* [Task description] The answer is the exact run of lines in the listing below from the line containing "cyan circle: (20, 28) -> (11, 51), moved" up to and including the line containing "purple arrow: (275, 650)", with pictures removed.

* [The data]
-- Opening Marker --
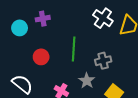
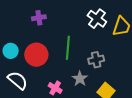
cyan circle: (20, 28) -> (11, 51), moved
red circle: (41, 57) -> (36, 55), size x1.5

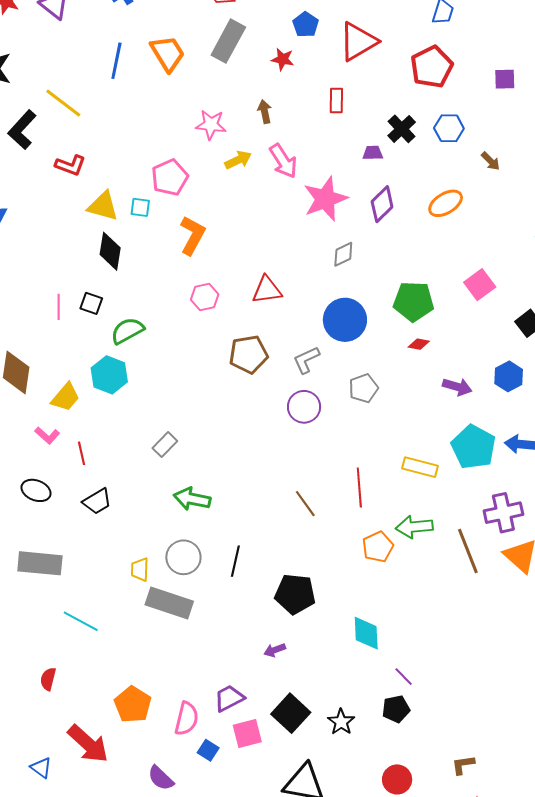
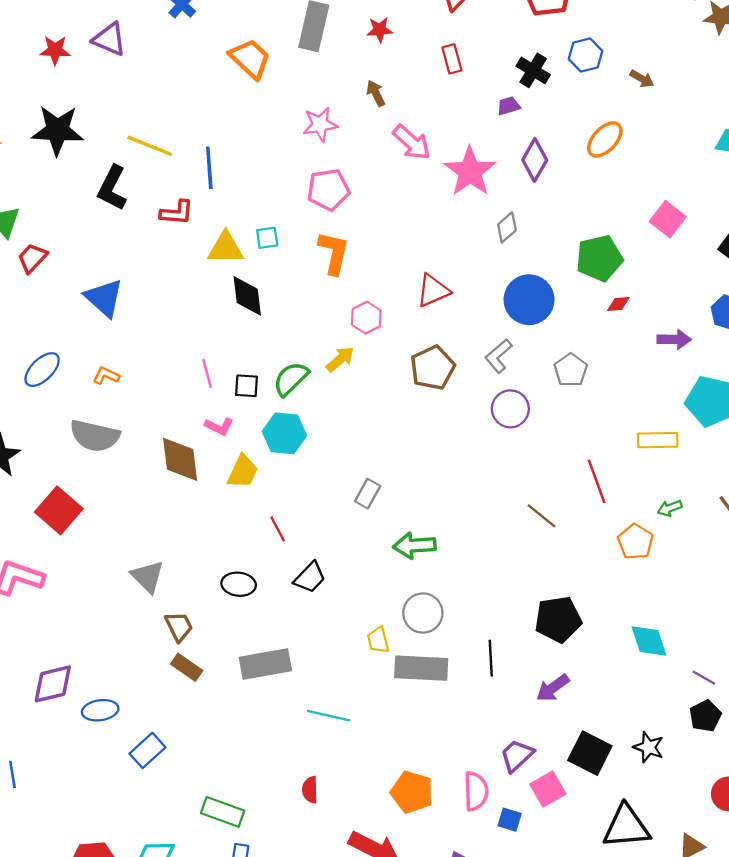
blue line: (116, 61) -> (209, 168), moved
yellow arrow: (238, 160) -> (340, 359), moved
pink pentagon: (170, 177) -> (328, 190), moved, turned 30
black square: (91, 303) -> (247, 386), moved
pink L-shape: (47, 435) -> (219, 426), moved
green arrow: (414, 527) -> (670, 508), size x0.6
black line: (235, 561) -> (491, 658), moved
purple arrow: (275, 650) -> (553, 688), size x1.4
-- Closing Marker --
-- Opening Marker --
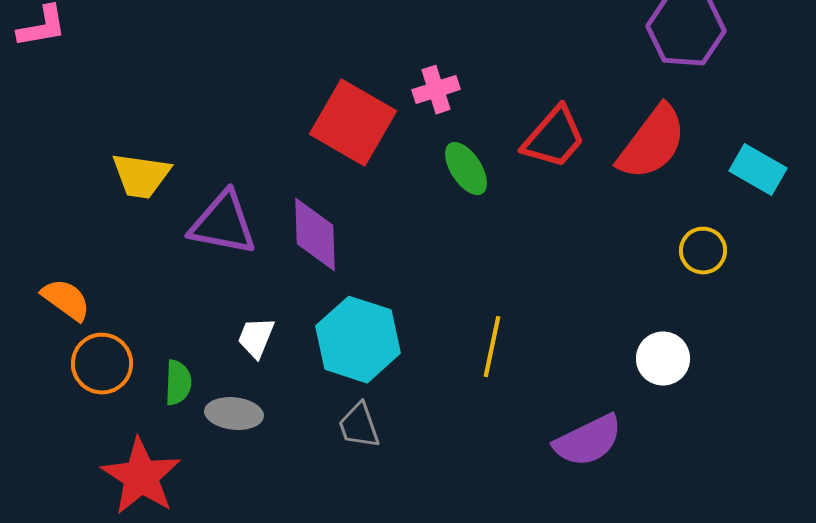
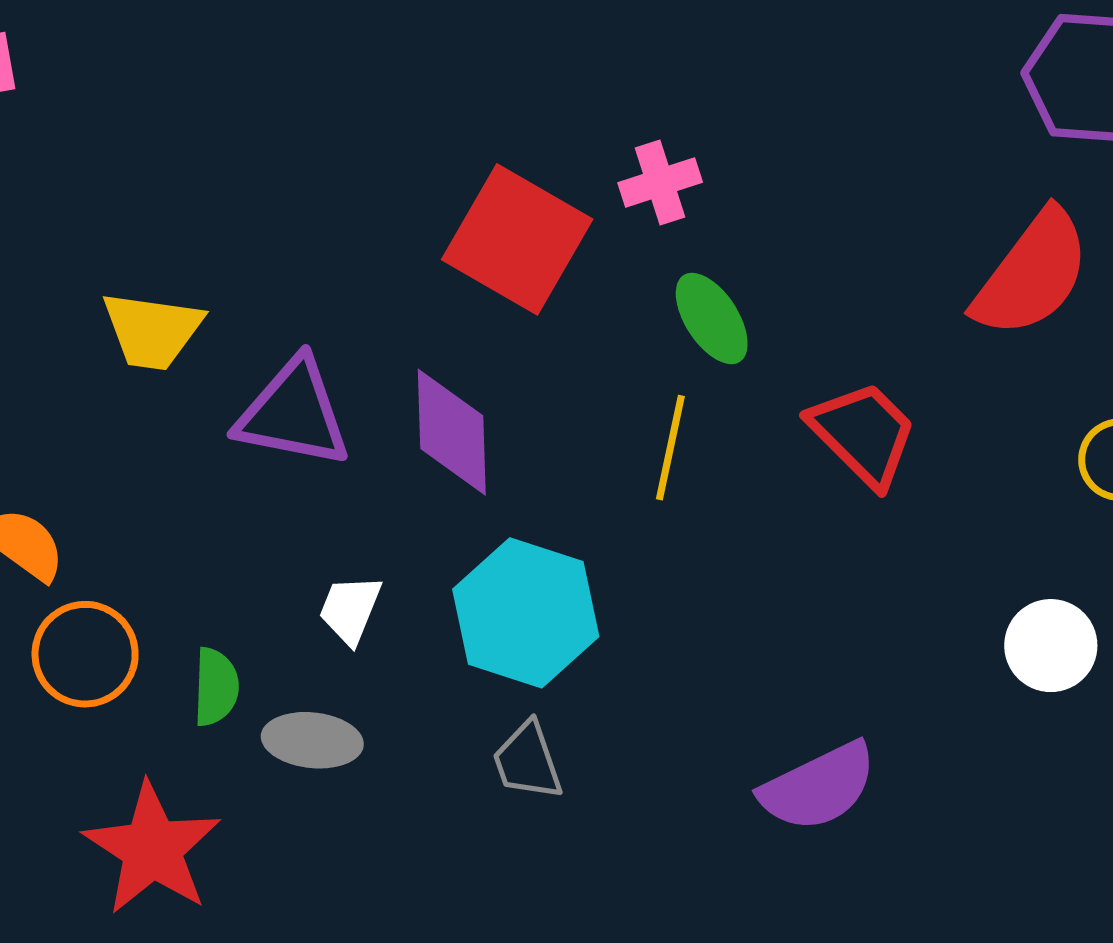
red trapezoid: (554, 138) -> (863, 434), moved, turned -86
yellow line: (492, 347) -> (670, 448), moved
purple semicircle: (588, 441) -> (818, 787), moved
-- Closing Marker --
* [Solution below]
cyan circle: (20, 28) -> (11, 51), moved
red circle: (41, 57) -> (36, 55), size x1.5

blue line: (116, 61) -> (209, 168), moved
yellow arrow: (238, 160) -> (340, 359), moved
pink pentagon: (170, 177) -> (328, 190), moved, turned 30
black square: (91, 303) -> (247, 386), moved
pink L-shape: (47, 435) -> (219, 426), moved
green arrow: (414, 527) -> (670, 508), size x0.6
black line: (235, 561) -> (491, 658), moved
purple arrow: (275, 650) -> (553, 688), size x1.4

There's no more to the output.